• _Exercise prompt_: The data below contains pictures, which are to be skipped; the lines starting at the line with "[(529,75),(493,99),(500,110),(536,86),(529,75)]" and ending at the line with "[(171,90),(118,111),(127,137),(181,116),(171,90)]" are to be output exactly, both ends included.
[[ Data for the task, beginning ]]
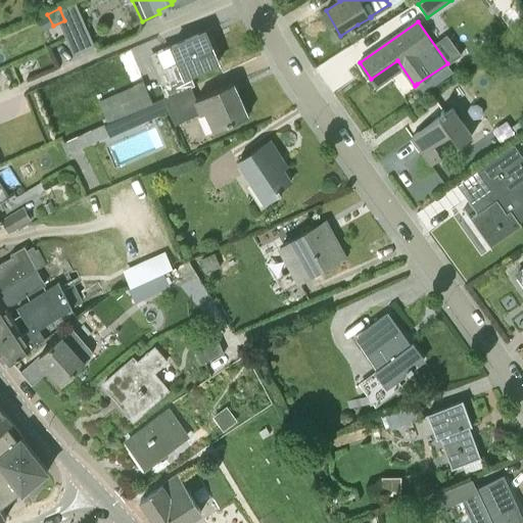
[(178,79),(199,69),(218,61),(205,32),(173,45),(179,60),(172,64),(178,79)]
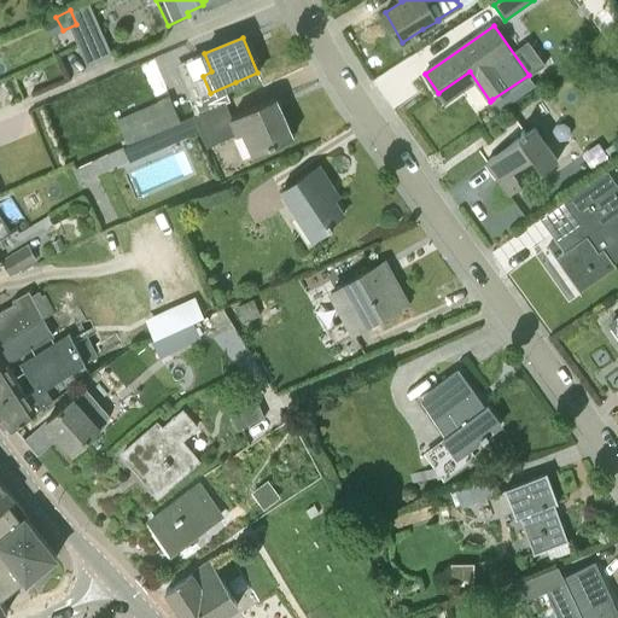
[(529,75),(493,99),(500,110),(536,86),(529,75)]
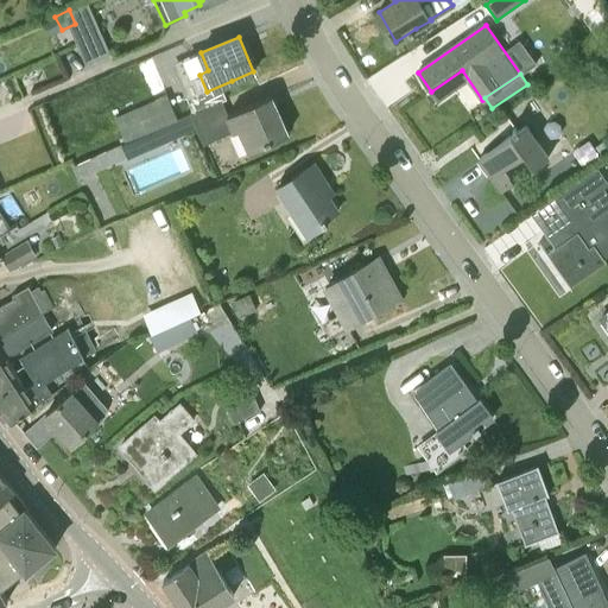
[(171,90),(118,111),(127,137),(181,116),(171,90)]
[[ Data for the task, end ]]
[[ Data for the task, beginning ]]
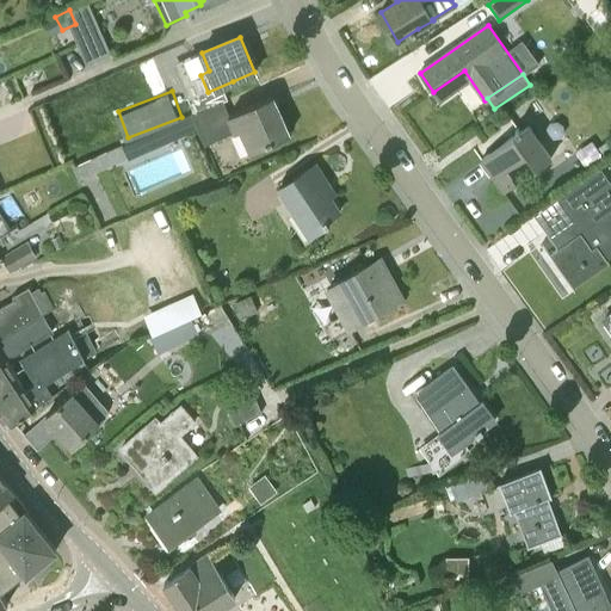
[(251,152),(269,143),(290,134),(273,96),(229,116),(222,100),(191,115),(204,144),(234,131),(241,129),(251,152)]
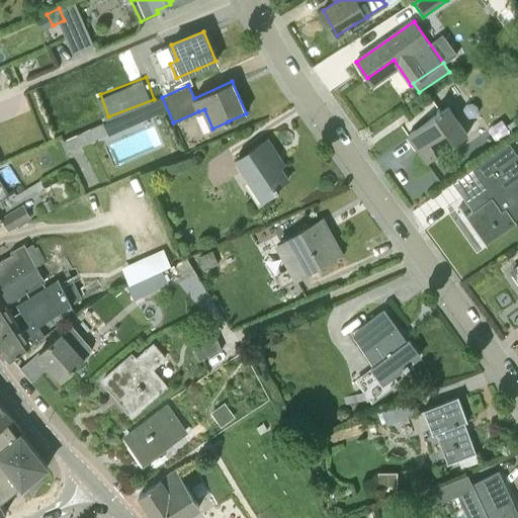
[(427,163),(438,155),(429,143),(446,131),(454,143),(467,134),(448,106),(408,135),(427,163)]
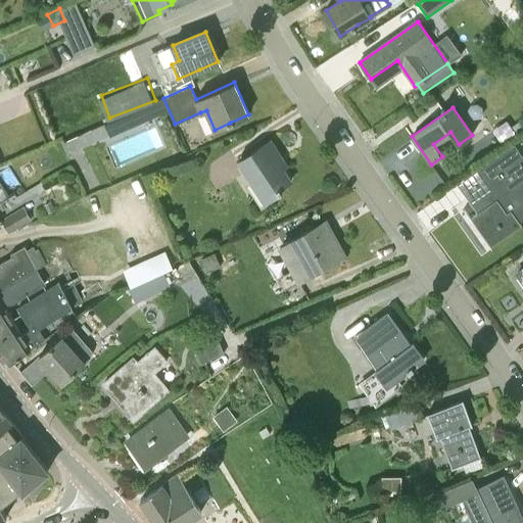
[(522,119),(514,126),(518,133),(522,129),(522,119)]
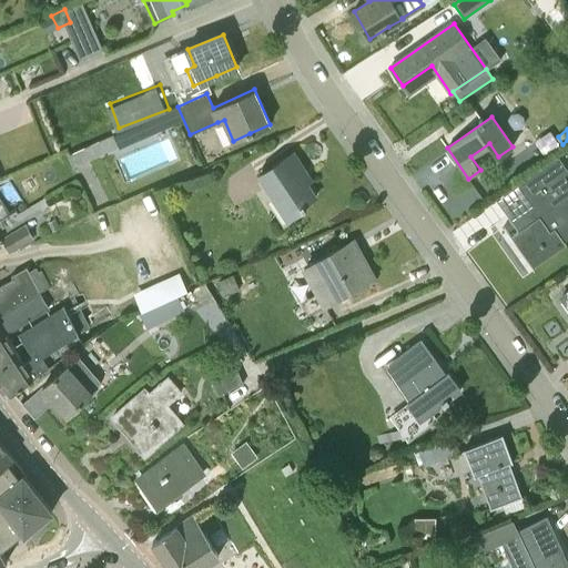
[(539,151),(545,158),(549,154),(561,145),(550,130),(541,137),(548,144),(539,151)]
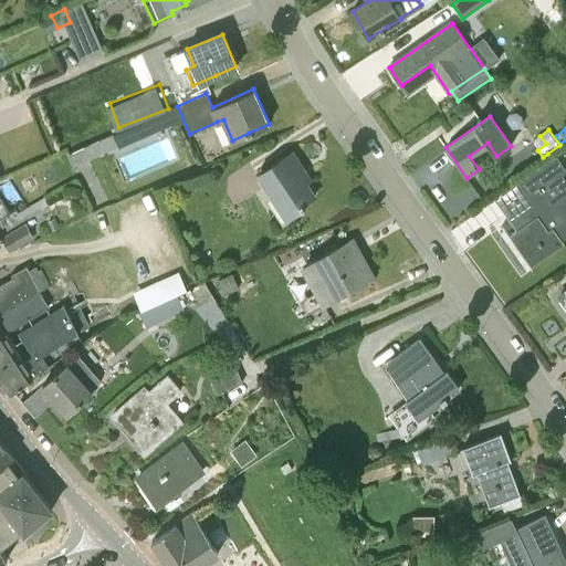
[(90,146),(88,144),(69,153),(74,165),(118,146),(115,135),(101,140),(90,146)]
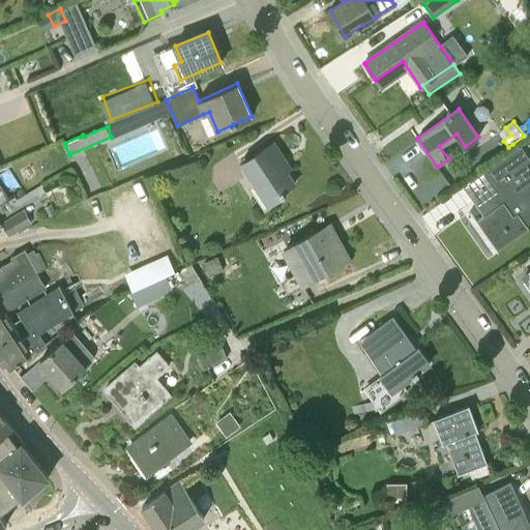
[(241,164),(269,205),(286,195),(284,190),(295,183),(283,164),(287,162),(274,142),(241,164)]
[[ Data for the task, end ]]
• _Answer box_:
[(529,75),(493,99),(500,110),(536,86),(529,75)]
[(171,90),(118,111),(127,137),(181,116),(171,90)]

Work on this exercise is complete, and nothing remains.